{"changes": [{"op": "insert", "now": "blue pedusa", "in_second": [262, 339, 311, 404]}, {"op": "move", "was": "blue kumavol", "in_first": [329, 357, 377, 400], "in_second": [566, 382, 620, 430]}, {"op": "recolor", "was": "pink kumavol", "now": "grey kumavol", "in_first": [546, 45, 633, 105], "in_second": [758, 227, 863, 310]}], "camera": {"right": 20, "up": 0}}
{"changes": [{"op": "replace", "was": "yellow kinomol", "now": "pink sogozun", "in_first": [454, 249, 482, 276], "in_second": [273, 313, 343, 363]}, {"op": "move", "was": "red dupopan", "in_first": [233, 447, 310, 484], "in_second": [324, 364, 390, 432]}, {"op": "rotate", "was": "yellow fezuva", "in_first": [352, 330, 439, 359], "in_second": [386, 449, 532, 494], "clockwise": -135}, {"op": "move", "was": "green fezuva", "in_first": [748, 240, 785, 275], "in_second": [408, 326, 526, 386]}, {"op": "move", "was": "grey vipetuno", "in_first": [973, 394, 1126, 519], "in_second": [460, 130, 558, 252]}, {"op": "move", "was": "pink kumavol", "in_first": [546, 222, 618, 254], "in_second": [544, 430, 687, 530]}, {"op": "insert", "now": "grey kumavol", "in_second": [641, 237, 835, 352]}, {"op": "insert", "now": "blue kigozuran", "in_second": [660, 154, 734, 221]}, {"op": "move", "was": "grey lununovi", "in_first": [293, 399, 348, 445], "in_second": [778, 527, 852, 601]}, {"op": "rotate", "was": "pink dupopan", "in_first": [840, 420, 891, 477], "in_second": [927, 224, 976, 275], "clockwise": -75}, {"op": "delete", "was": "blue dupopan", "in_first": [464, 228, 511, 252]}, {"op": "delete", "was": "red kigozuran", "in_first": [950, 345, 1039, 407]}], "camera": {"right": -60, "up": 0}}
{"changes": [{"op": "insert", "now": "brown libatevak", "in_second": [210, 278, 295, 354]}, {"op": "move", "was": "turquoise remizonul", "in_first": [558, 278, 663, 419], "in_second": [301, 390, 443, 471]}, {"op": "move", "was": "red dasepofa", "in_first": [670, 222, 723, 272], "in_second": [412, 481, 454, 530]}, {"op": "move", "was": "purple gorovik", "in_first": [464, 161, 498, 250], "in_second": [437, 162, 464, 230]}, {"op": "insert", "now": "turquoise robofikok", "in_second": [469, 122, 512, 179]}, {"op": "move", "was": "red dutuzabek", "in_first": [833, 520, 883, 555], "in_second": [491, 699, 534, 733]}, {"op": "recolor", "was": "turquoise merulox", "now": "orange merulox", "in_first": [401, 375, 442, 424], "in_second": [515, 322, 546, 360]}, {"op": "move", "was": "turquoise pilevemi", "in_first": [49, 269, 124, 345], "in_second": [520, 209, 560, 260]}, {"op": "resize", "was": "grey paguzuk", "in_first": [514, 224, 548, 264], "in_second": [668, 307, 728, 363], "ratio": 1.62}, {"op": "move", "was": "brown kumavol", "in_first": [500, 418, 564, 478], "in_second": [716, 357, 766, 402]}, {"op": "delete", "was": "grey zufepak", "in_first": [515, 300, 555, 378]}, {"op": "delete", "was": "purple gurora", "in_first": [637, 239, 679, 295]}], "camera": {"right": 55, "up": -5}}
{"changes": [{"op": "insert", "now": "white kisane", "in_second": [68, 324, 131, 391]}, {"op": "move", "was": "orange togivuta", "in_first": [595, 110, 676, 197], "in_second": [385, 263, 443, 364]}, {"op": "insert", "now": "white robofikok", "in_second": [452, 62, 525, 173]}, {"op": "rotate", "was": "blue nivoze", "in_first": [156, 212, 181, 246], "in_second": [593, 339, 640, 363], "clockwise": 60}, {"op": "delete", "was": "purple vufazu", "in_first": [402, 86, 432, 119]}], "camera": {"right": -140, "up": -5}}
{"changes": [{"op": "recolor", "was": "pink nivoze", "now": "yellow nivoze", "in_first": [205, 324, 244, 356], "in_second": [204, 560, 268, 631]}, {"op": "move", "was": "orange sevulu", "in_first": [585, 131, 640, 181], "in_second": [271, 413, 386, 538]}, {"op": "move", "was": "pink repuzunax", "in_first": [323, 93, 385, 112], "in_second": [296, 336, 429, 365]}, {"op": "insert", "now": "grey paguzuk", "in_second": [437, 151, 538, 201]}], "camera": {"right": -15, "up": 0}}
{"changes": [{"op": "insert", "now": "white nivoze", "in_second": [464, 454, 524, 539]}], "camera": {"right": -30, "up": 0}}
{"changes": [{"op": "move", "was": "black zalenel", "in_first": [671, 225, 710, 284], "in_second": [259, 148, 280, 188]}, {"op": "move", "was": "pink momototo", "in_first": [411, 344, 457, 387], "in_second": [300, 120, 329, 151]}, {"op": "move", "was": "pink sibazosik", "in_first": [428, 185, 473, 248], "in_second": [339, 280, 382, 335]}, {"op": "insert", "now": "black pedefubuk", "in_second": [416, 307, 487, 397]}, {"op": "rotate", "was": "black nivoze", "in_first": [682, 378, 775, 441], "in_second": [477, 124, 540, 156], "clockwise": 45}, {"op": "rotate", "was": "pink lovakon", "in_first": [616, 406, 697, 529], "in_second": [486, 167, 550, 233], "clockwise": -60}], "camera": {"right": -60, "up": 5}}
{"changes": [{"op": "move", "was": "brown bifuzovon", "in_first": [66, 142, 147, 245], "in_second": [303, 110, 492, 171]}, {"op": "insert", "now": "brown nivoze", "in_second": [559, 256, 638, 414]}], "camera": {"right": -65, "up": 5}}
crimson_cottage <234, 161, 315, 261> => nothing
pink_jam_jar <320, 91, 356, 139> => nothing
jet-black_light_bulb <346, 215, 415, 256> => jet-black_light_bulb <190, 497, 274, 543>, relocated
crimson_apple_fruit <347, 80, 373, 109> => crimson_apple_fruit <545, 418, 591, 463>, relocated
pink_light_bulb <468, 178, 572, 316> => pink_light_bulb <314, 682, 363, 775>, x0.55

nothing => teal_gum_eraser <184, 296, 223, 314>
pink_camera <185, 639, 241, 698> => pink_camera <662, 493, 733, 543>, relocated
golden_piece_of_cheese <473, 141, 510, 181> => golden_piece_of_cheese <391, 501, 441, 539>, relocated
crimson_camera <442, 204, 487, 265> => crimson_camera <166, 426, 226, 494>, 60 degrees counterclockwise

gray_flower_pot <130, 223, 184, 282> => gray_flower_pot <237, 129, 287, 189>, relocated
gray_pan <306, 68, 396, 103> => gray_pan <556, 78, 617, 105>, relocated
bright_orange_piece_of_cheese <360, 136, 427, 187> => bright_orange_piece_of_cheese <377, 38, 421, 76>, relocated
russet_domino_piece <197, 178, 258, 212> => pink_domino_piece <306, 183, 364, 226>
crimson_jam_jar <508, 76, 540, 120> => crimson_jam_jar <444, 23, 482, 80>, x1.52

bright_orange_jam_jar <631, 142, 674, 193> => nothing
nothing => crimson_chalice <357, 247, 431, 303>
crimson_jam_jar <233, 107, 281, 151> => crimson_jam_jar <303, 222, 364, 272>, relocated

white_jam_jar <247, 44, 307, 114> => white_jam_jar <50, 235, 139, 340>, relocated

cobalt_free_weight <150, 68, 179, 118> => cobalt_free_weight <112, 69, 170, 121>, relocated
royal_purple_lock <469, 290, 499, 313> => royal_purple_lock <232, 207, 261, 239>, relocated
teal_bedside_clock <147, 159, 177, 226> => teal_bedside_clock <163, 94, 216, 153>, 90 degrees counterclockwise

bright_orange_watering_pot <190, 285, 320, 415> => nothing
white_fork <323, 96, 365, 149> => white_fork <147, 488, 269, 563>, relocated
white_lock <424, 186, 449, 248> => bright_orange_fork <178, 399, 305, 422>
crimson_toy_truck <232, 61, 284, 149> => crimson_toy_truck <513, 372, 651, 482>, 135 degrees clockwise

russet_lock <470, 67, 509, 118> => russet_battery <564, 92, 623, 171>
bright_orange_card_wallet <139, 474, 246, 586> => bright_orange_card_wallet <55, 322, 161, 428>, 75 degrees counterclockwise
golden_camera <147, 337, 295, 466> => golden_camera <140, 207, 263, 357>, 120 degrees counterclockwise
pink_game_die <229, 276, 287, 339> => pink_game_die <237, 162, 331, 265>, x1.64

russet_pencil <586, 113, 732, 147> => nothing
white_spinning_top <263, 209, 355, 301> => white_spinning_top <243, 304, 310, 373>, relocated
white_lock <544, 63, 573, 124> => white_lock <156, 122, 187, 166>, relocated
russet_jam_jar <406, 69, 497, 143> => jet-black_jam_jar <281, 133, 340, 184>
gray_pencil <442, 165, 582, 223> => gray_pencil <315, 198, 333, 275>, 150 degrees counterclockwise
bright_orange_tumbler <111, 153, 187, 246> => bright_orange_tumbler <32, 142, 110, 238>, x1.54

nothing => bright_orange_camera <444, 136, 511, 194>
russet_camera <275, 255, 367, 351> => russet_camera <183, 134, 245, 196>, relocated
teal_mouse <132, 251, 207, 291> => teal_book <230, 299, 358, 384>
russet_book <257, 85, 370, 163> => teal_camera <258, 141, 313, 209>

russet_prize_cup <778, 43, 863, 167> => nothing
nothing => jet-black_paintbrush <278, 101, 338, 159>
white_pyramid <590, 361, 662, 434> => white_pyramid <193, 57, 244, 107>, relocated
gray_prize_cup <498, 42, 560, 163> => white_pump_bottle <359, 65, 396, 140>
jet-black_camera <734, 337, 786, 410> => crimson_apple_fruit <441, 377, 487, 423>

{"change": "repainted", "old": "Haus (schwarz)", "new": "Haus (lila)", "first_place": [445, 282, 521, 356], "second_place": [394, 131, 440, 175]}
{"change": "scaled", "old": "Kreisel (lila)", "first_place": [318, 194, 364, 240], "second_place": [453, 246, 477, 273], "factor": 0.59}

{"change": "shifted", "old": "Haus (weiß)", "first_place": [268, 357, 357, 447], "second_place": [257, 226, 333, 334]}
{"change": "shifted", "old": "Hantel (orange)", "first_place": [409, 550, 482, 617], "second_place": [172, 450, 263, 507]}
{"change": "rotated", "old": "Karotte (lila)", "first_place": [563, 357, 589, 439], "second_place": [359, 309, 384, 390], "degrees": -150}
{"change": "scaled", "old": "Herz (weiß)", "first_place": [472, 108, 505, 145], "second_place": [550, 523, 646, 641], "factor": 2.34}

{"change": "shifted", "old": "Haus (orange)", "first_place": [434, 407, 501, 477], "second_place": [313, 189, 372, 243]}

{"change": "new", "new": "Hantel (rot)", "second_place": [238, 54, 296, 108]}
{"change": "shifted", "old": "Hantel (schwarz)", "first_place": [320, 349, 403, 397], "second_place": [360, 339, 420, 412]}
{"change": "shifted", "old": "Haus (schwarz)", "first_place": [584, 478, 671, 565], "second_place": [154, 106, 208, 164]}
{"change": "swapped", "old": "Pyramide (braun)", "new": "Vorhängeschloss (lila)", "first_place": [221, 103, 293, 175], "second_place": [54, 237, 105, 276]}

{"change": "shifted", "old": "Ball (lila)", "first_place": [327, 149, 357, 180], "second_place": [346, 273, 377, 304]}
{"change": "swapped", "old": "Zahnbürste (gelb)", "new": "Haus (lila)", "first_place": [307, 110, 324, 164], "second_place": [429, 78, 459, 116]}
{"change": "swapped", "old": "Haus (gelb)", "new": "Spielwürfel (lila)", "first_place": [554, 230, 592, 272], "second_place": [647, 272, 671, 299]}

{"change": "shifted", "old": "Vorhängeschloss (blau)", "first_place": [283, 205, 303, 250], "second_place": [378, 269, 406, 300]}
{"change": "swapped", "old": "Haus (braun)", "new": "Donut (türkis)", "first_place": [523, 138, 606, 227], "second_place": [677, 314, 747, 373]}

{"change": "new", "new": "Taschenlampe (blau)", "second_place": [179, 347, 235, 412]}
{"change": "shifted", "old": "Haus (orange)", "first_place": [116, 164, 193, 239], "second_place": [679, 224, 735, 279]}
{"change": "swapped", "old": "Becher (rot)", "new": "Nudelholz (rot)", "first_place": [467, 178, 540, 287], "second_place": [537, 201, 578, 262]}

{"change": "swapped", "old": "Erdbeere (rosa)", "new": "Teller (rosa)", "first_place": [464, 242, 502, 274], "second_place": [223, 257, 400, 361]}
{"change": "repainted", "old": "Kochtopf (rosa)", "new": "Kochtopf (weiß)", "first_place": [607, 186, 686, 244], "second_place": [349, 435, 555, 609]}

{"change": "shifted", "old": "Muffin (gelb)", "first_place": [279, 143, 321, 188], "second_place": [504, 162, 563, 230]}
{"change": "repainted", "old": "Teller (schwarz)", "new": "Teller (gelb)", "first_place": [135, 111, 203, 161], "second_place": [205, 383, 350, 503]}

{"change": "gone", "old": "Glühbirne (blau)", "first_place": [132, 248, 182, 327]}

==============================

◆ **ASSIGNMENT**:
Write out exactly the lines above between the line with "pink_jam_jar <320, 91, 356, 139> => nothing" and the line with "crimson_apple_fruit <347, 80, 373, 109>", inclusive, and nothing beyond them.

◆ **TASK SOLUTION**:
pink_jam_jar <320, 91, 356, 139> => nothing
jet-black_light_bulb <346, 215, 415, 256> => jet-black_light_bulb <190, 497, 274, 543>, relocated
crimson_apple_fruit <347, 80, 373, 109> => crimson_apple_fruit <545, 418, 591, 463>, relocated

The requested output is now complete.